Supplied data:

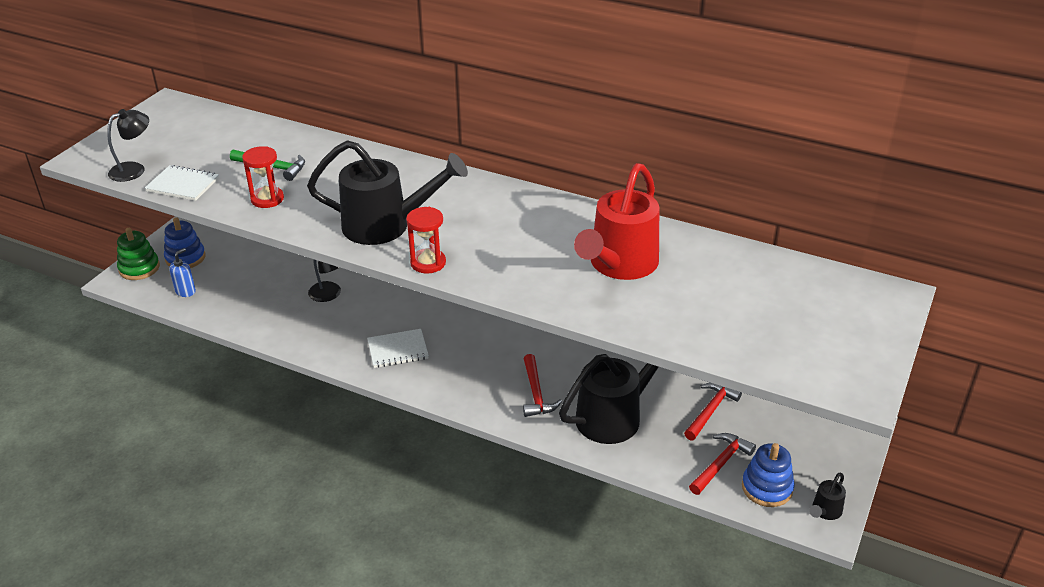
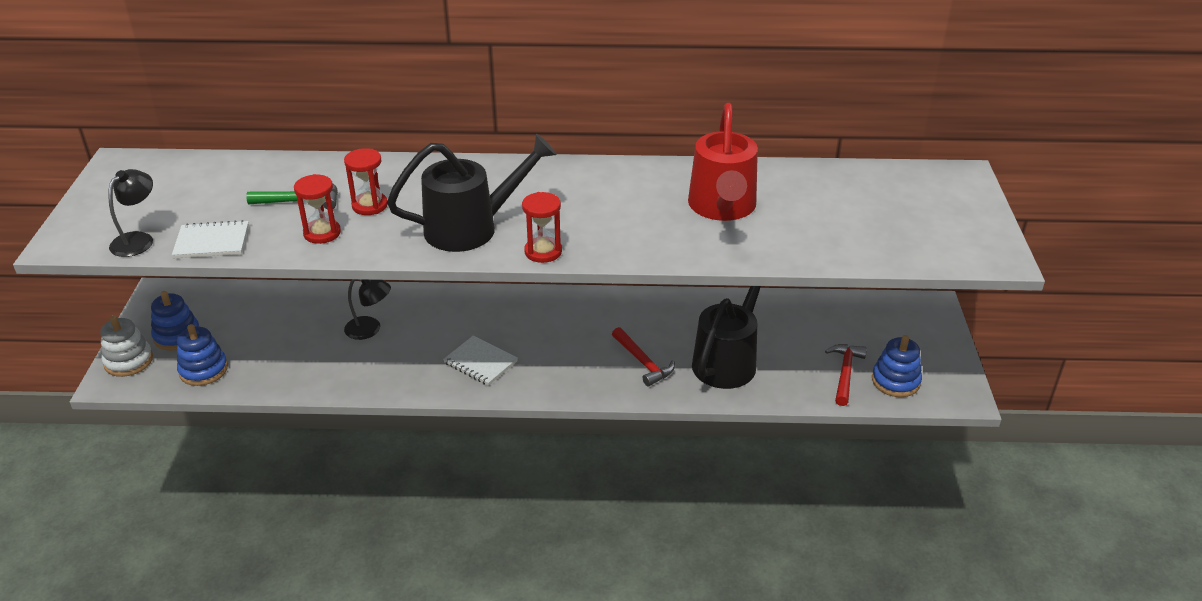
camera: 25 degrees left, 0 degrees up
green stacking toy [117,228,160,280] -> white stacking toy [100,315,153,377]
blue soap dispenser [169,248,196,297] -> blue stacking toy [177,324,228,386]
white notebook [367,329,429,368] -> white notebook turned 75 degrees clockwise [443,335,518,386]
red hammer [684,382,742,441] -> none
black watering can [810,473,846,520] -> none
none -> red hourglass [344,148,388,215]

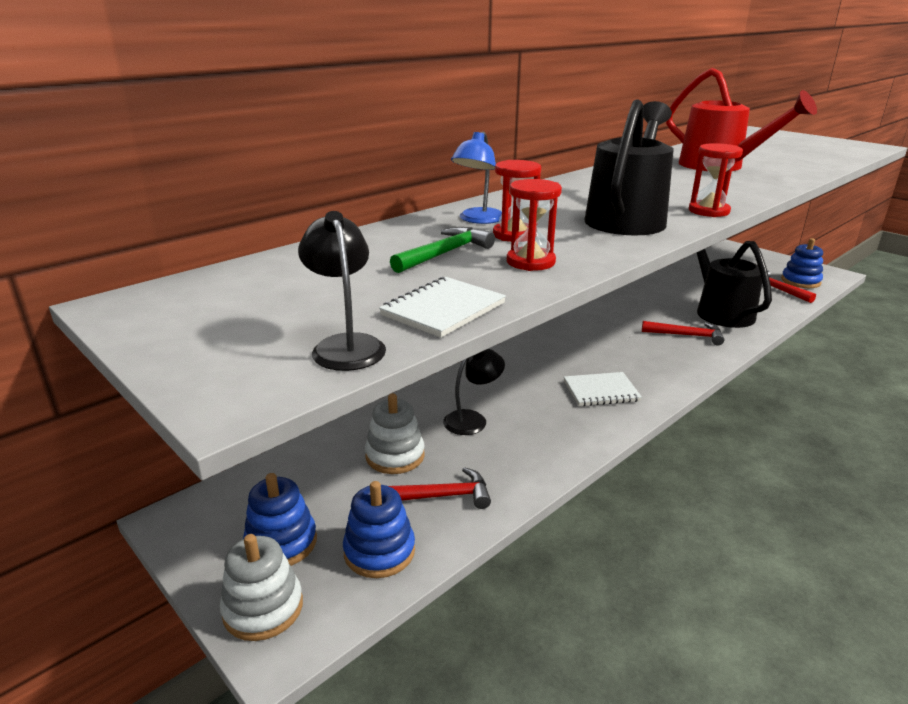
camera: 45 degrees left, 10 degrees down
none -> white stacking toy [365,393,425,474]
none -> red hammer [389,467,491,509]
none -> blue lamp [451,131,502,224]

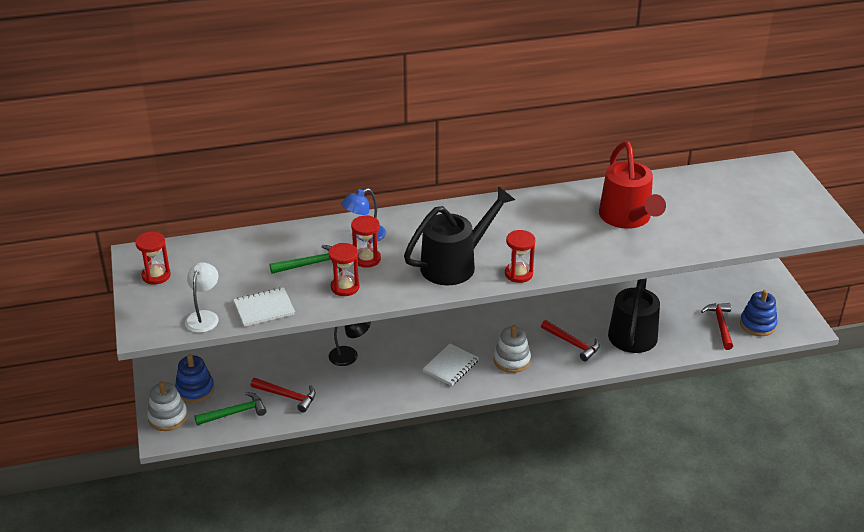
camera: 30 degrees right, 10 degrees up
black lamp [298,211,386,371] -> white lamp [185,262,219,333]
blue stacking toy [343,481,415,578] -> green hammer [194,392,267,425]
white stacking toy [365,393,425,474] -> white stacking toy moved to [494,325,531,373]
white notebook [564,372,642,406] -> white notebook turned 75 degrees counterclockwise [423,344,479,386]
none -> red hourglass [135,232,171,285]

How to complete this task: If a line of the entries holds the word "turned", copy it out.

Your response:
white notebook [367,329,429,368] -> white notebook turned 75 degrees clockwise [443,335,518,386]
white notebook [564,372,642,406] -> white notebook turned 75 degrees counterclockwise [423,344,479,386]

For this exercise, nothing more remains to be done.